WHAT YOU HAVE TO DO: Please report, as a bare number, how many lines below include the string "none".

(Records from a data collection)
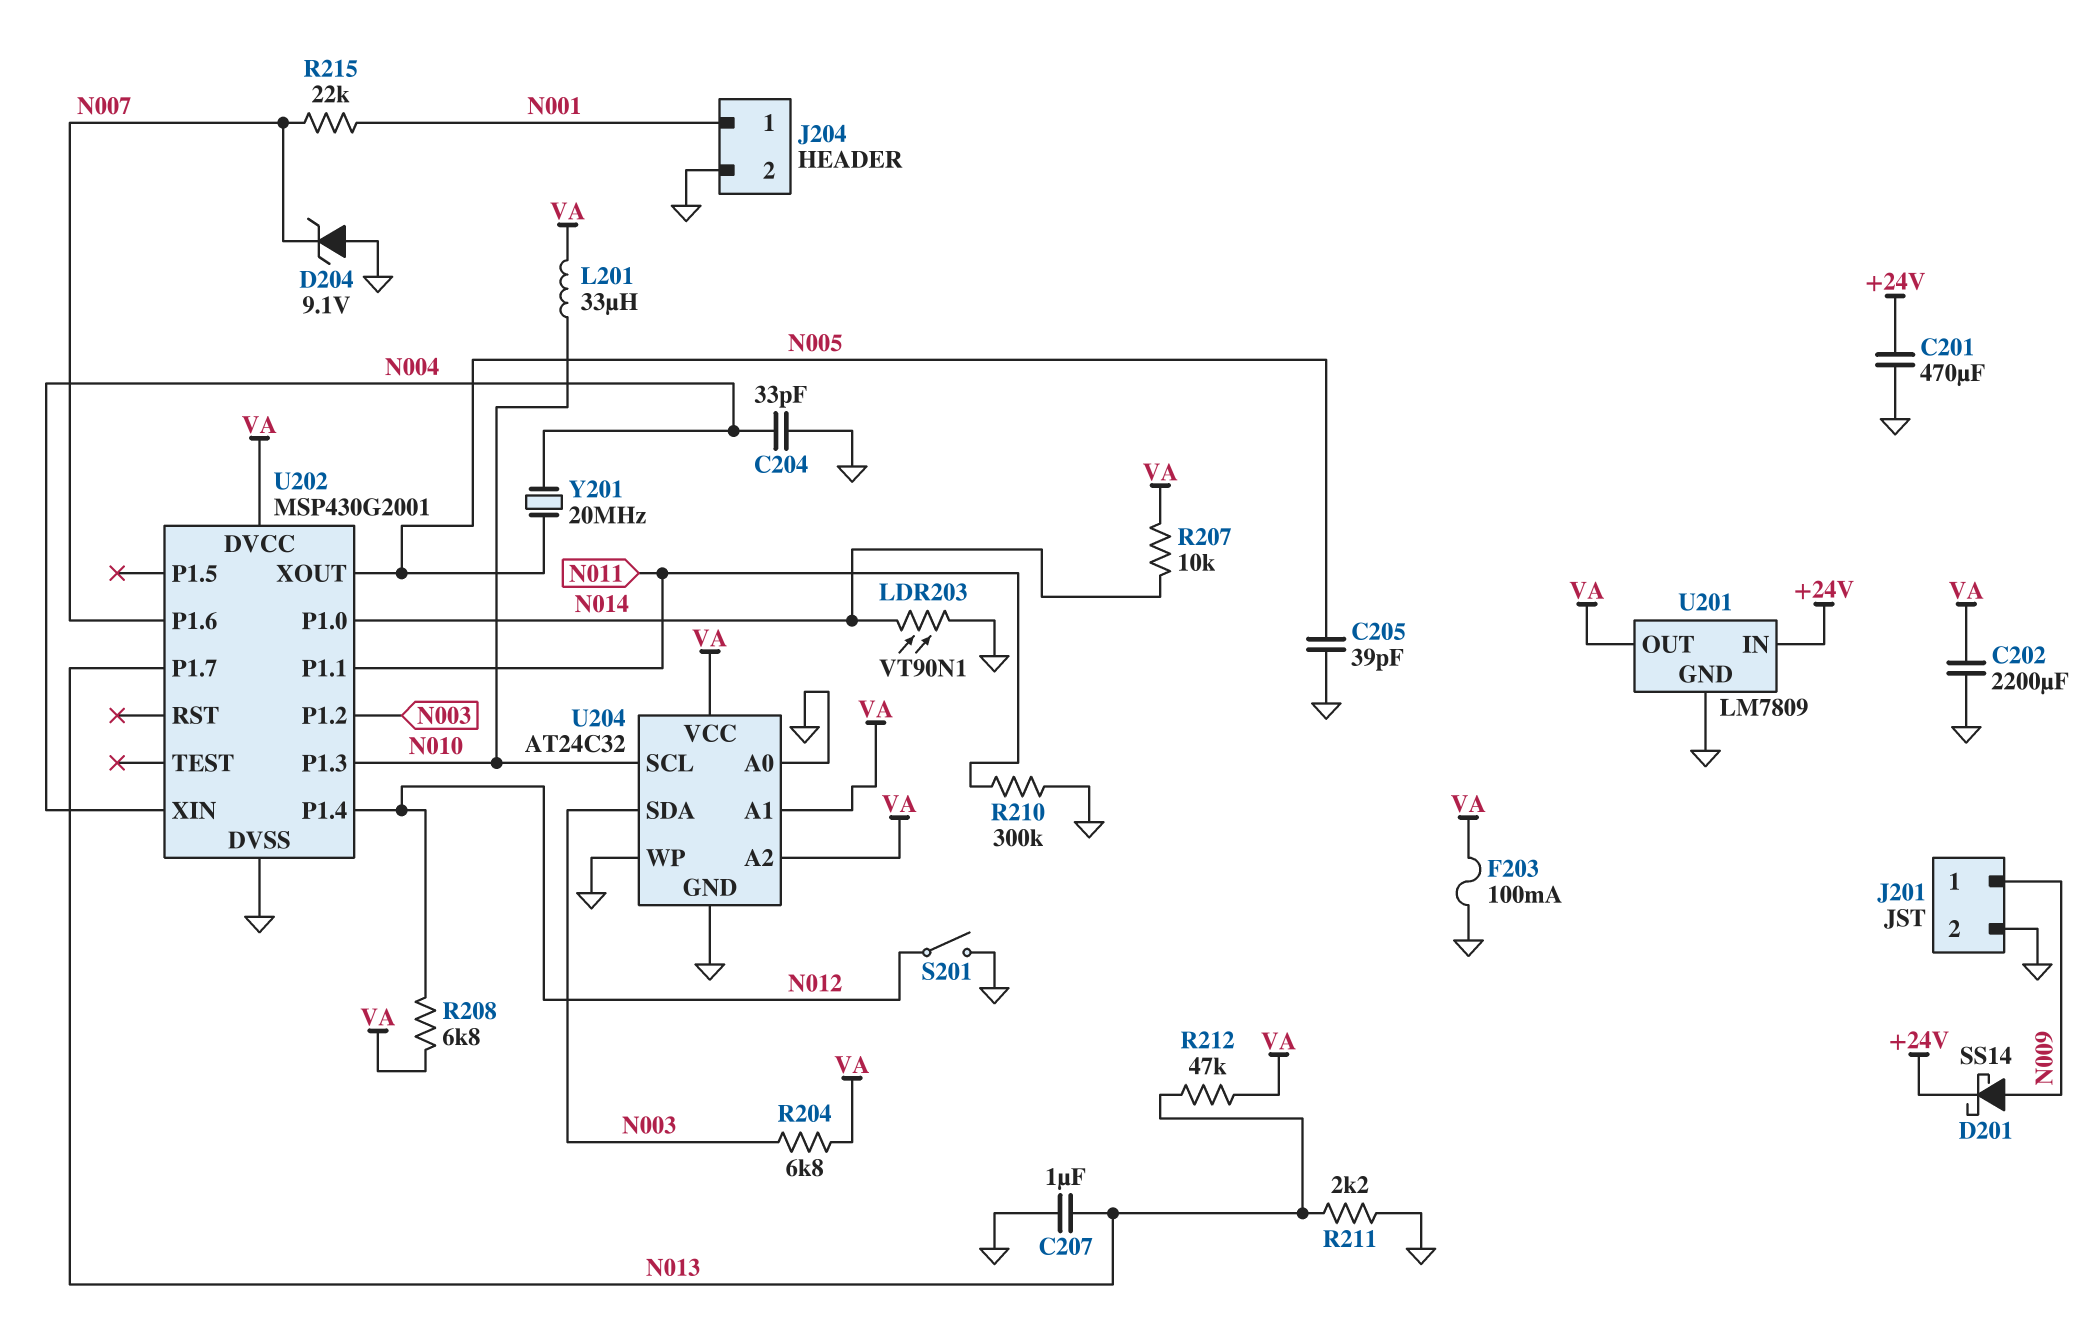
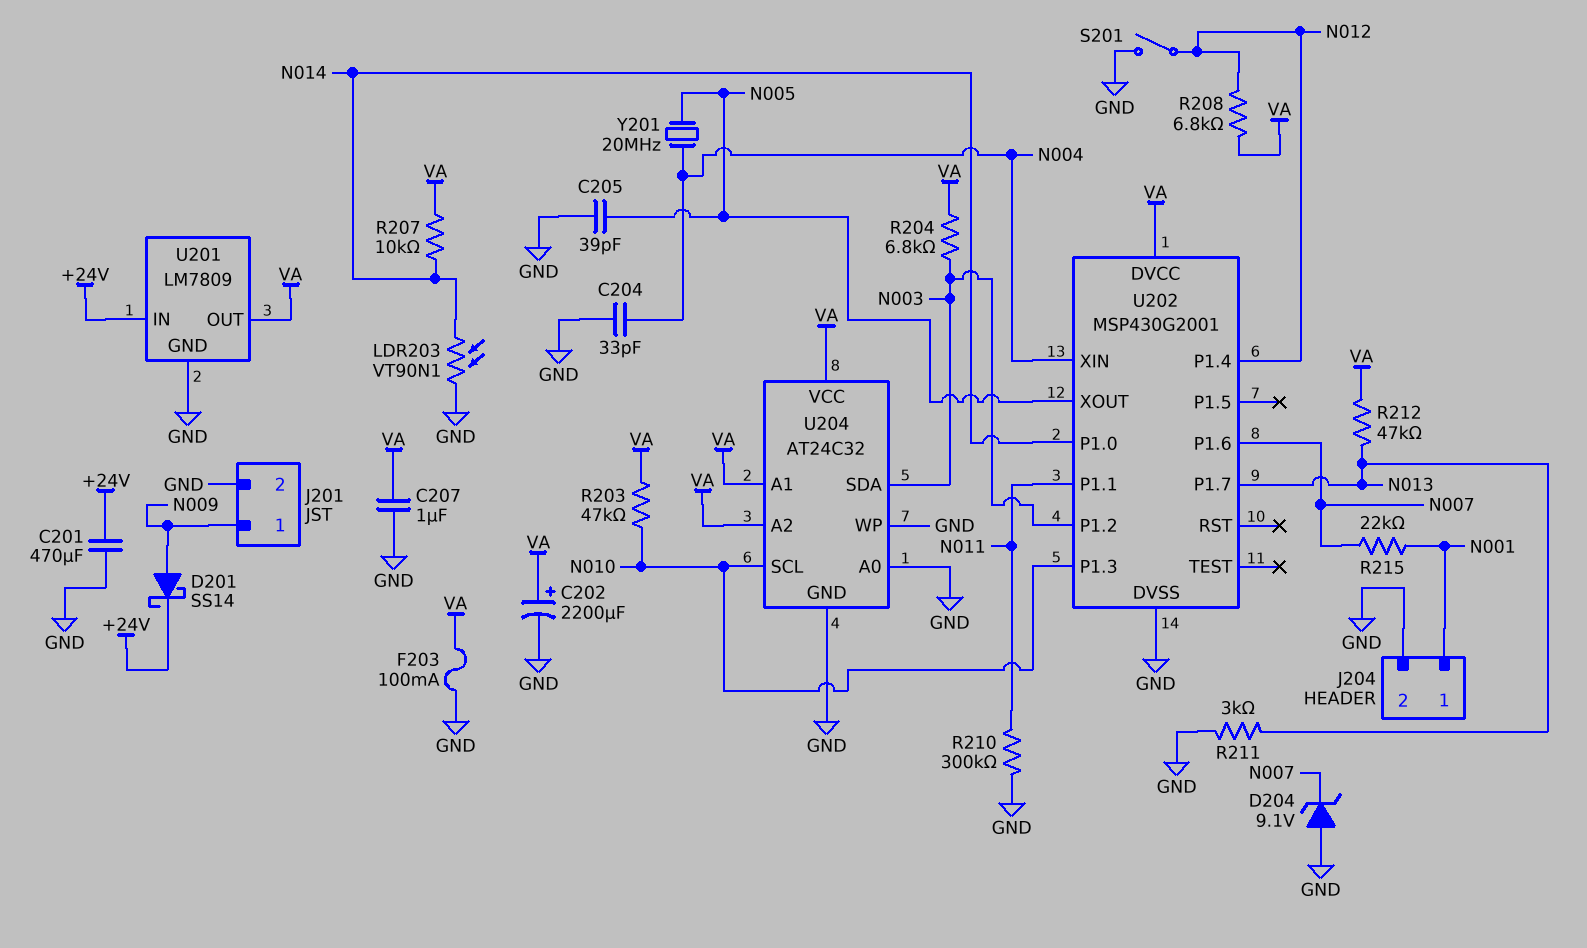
C202: 2200uF (GND, VA) -> 2200uF (plus VA, minus GND)
C207: 1uF (GND, N013) -> 1uF (GND, VA)
L201: 33uH (N010, VA) -> none
R203: none -> 47k (N010, VA)
R211: 2.2k (GND, N013) -> 3k (GND, N013)

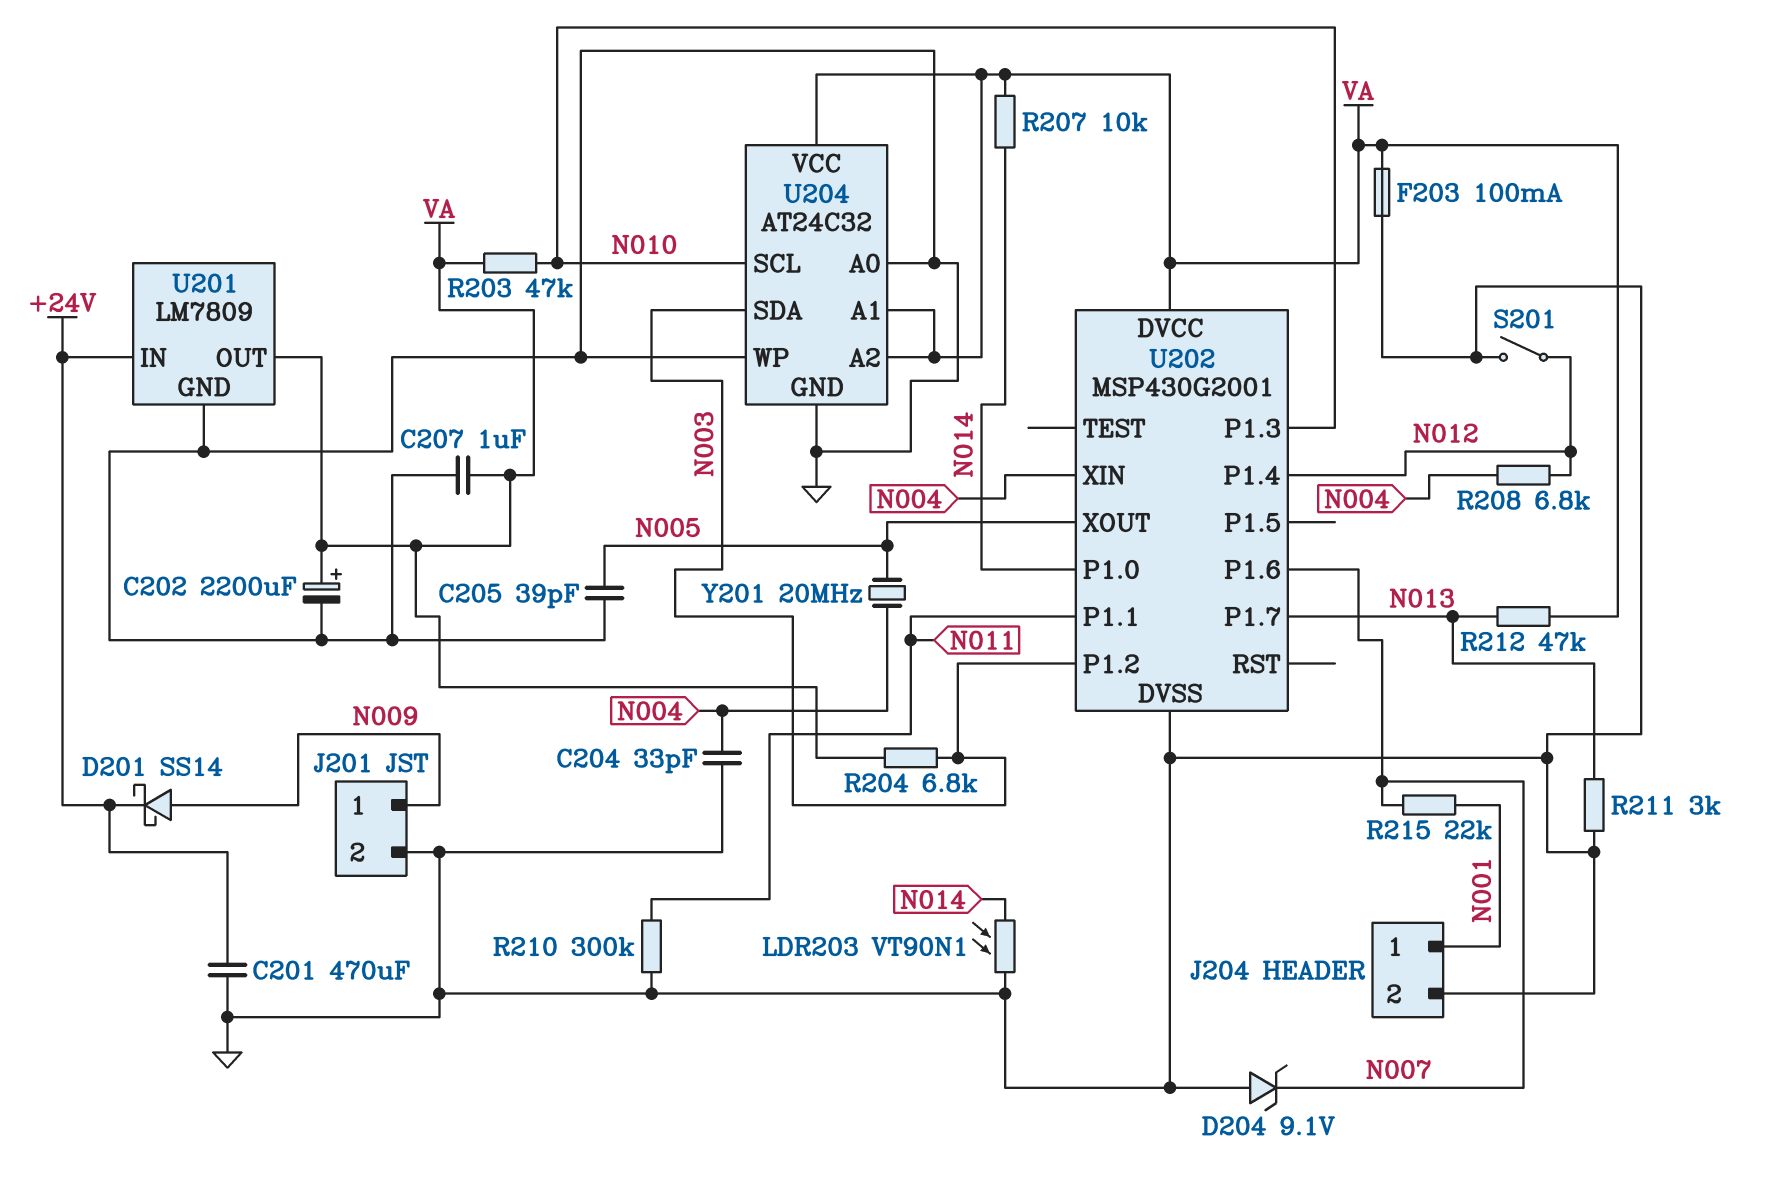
R208: 6.8k (N012, VA) -> 6.8k (N004, N012)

OUTPUT FOR THIS EXERCISE: 2